▶ **Material provided**
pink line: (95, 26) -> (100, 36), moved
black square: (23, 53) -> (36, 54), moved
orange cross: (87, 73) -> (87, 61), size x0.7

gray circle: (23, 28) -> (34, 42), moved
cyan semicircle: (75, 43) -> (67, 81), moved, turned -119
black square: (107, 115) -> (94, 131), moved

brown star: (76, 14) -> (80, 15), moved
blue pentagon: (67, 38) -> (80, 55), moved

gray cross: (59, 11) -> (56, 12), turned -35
...
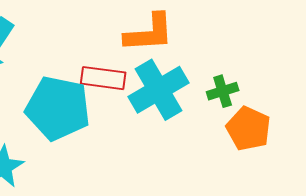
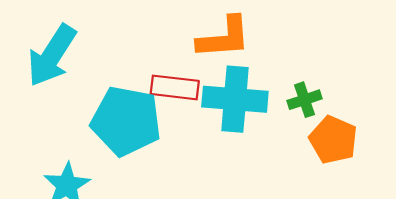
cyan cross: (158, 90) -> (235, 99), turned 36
==
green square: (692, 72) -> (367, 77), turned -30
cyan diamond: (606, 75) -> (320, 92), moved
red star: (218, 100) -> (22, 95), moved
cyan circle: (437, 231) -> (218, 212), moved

▶ **Requirement**
Please copy, exactly as written, every line in the listing above from the line with "black square: (23, 53) -> (36, 54), moved" up to and including the line with "gray cross: (59, 11) -> (56, 12), turned -35".

▶ **Answer to the exercise**
black square: (23, 53) -> (36, 54), moved
orange cross: (87, 73) -> (87, 61), size x0.7

gray circle: (23, 28) -> (34, 42), moved
cyan semicircle: (75, 43) -> (67, 81), moved, turned -119
black square: (107, 115) -> (94, 131), moved

brown star: (76, 14) -> (80, 15), moved
blue pentagon: (67, 38) -> (80, 55), moved

gray cross: (59, 11) -> (56, 12), turned -35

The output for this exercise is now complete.